## WHAT THE EXERCISE ASKS
Convert the records, from the line that contains "structured (1155, 494)" through the end of the records, into a Markdown table with the columns "Row" and "Line", skipping blank lines and leaving out the pictures.

(Target pointing data)
* START *

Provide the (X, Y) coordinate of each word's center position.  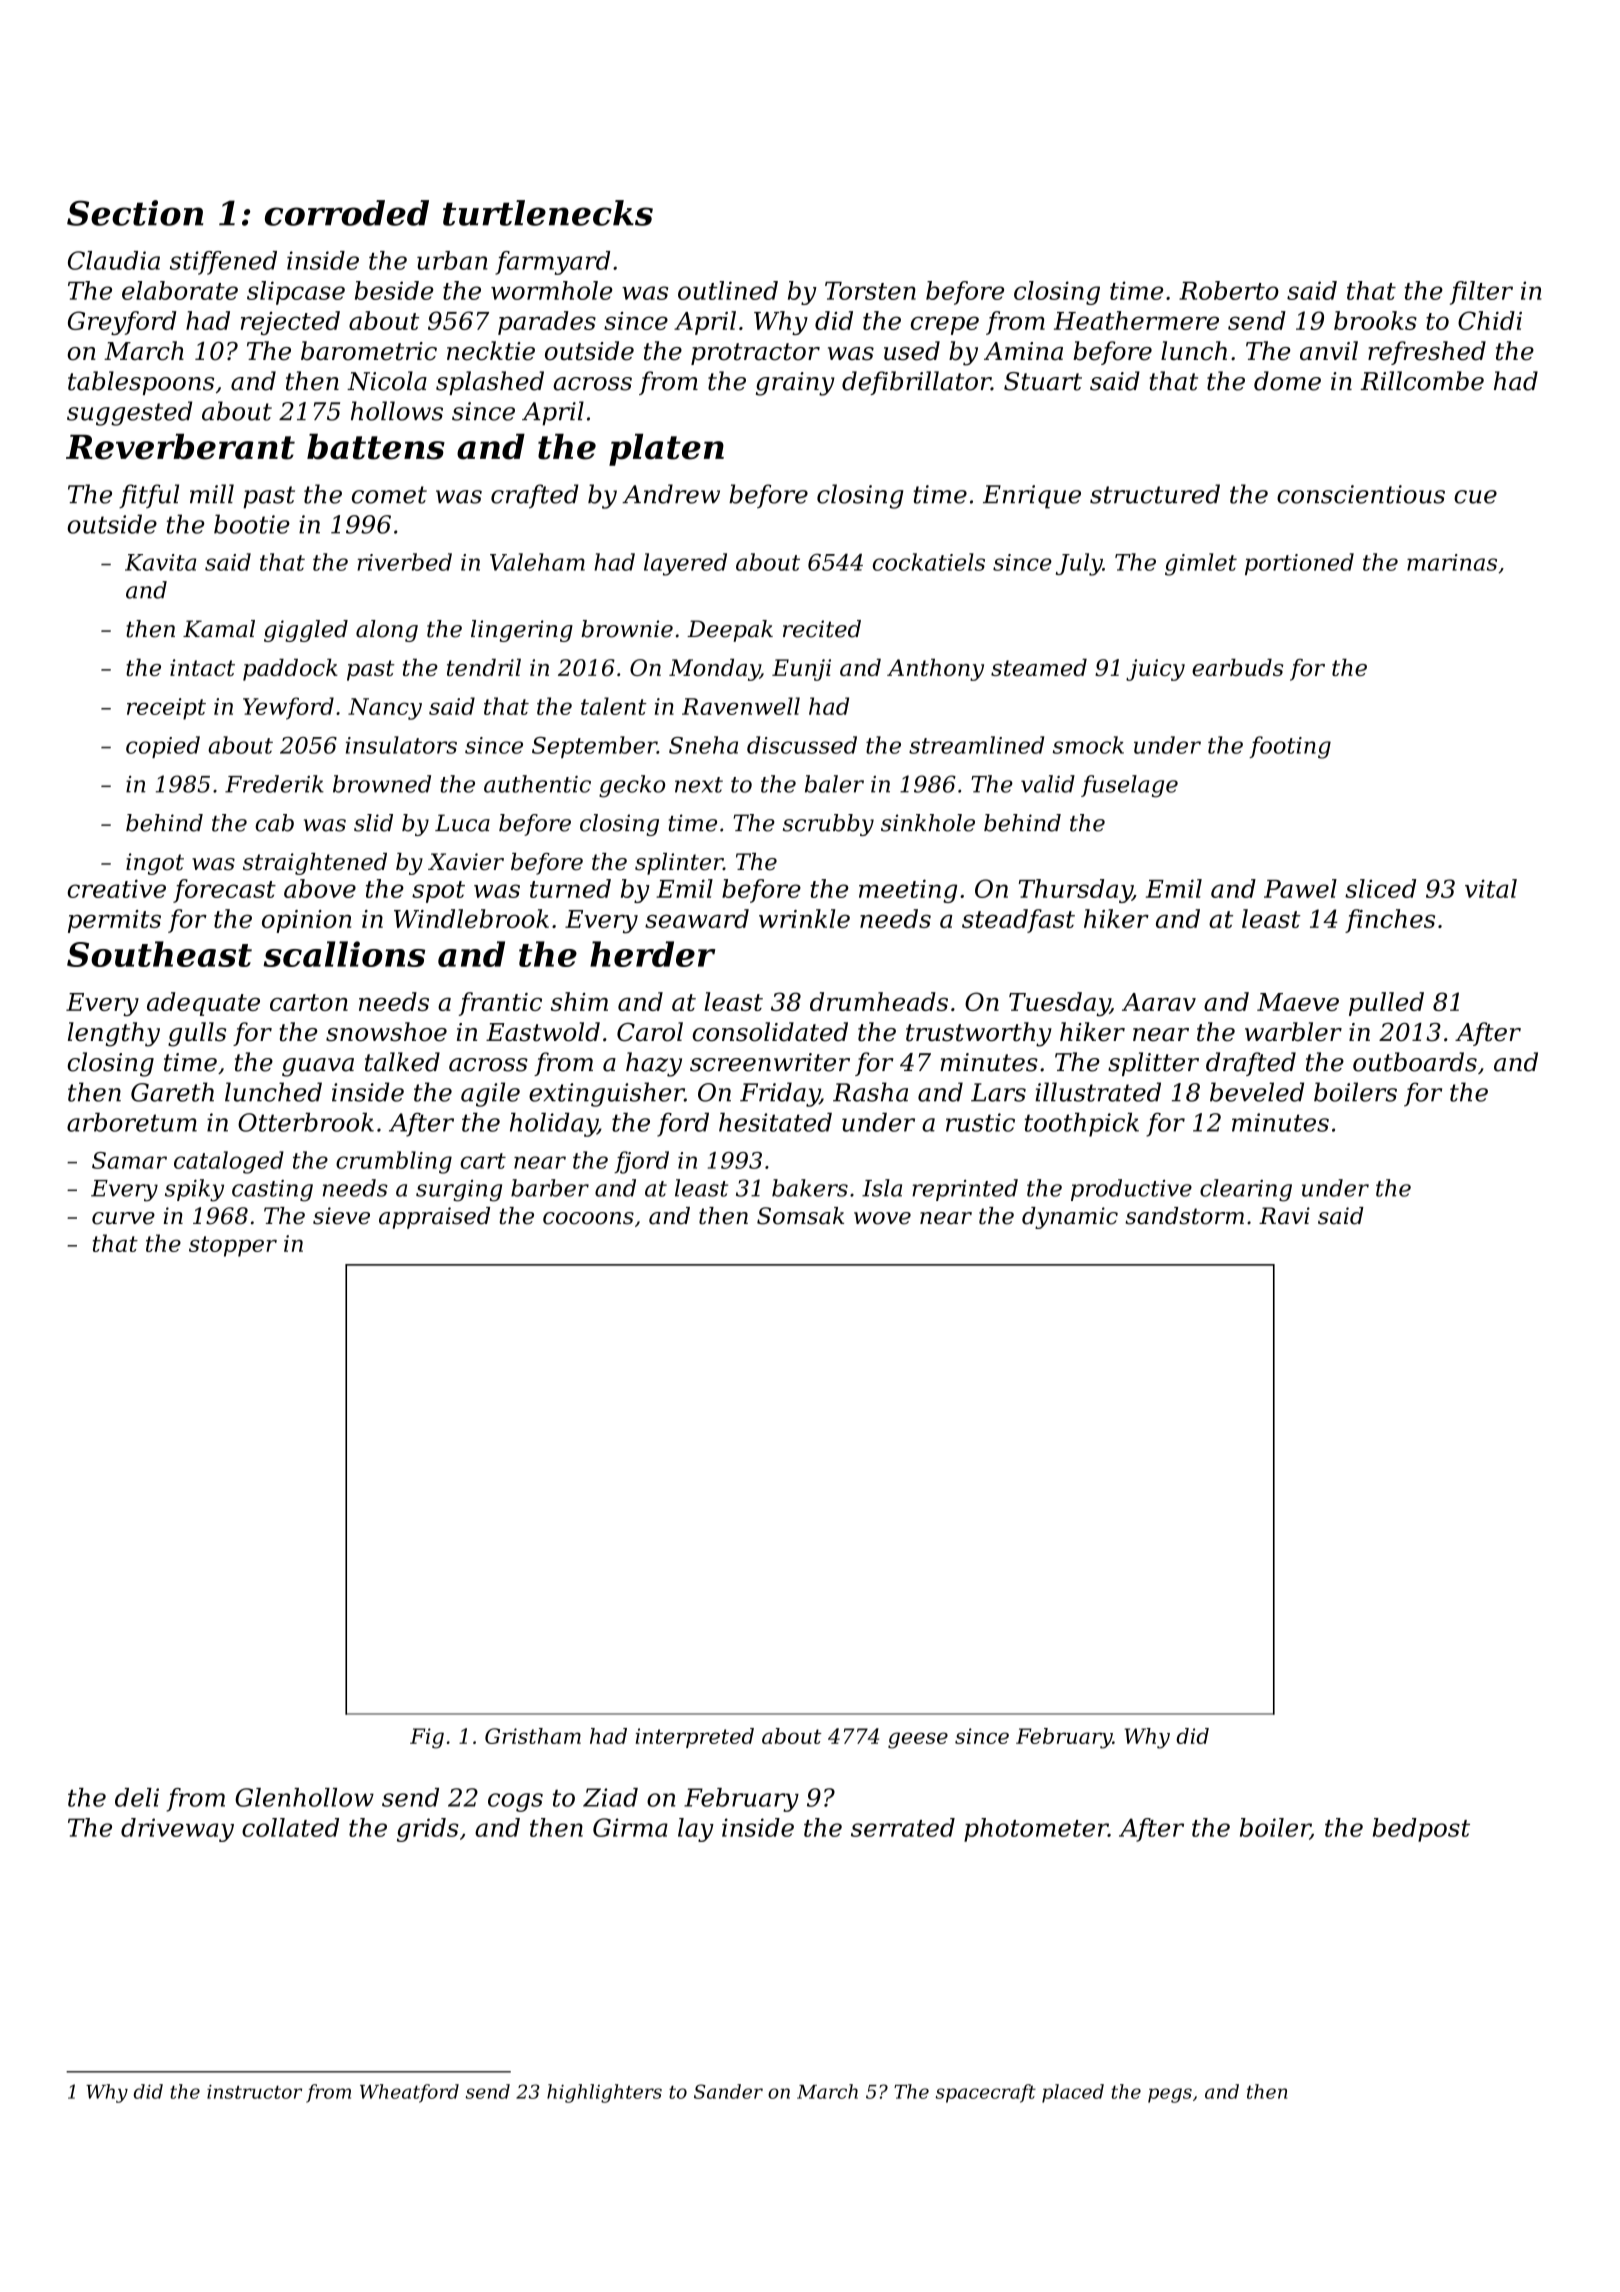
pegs (1170, 2095)
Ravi (1284, 1216)
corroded (347, 213)
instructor (254, 2091)
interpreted (695, 1738)
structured (1155, 494)
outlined (728, 290)
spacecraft (985, 2093)
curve (123, 1218)
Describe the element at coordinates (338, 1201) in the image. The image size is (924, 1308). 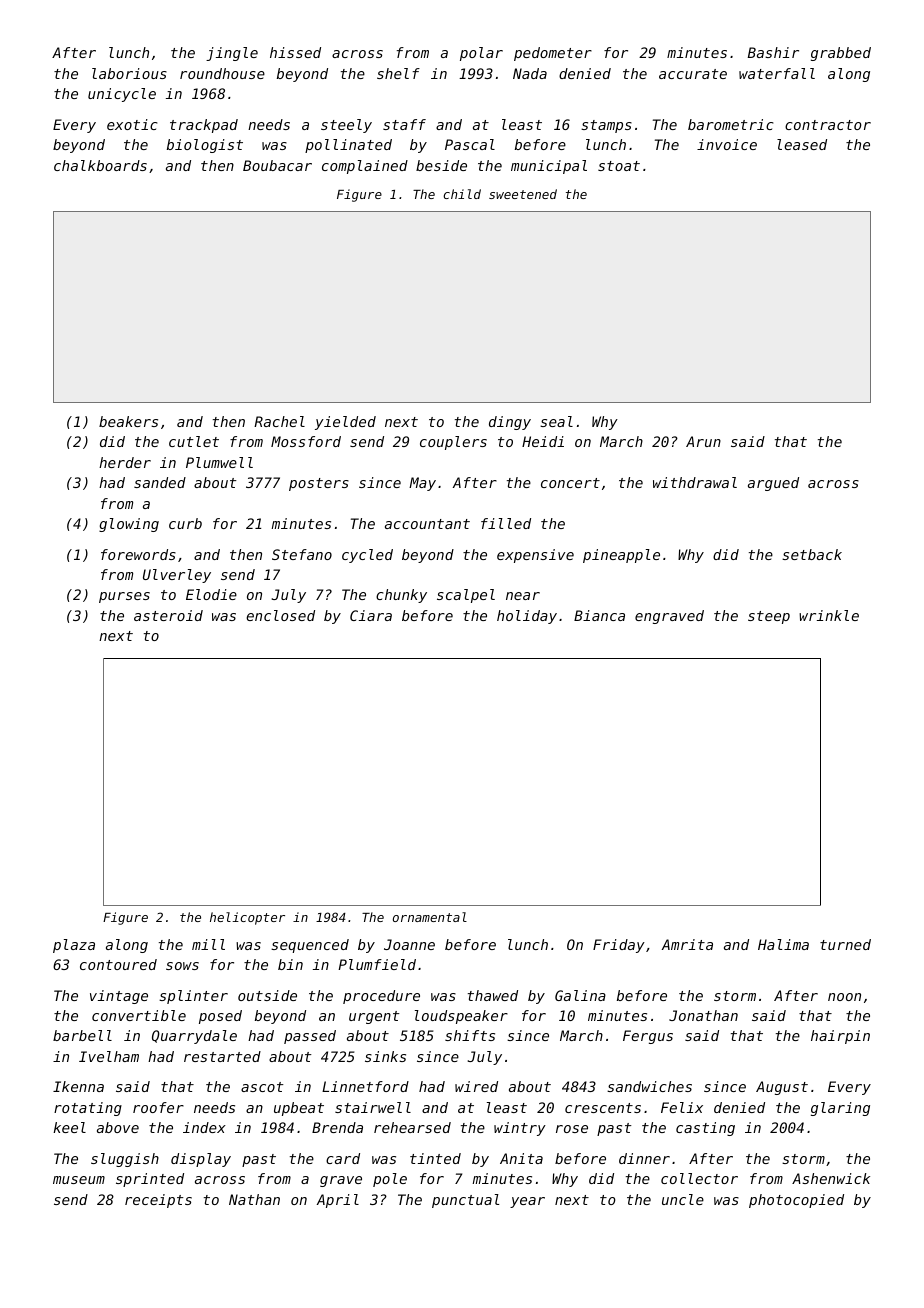
I see `April` at that location.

* END *

## RESULT BELOW
| Row | Line |
|---|---|
| 1 | structured (1155, 494) |
| 2 | outlined (728, 290) |
| 3 | spacecraft (985, 2093) |
| 4 | curve (123, 1218) |
| 5 | Describe the element at coordinates (338, 1201) in the image. The image size is (924, 1308).  |
| 6 | I see `April` at that location. |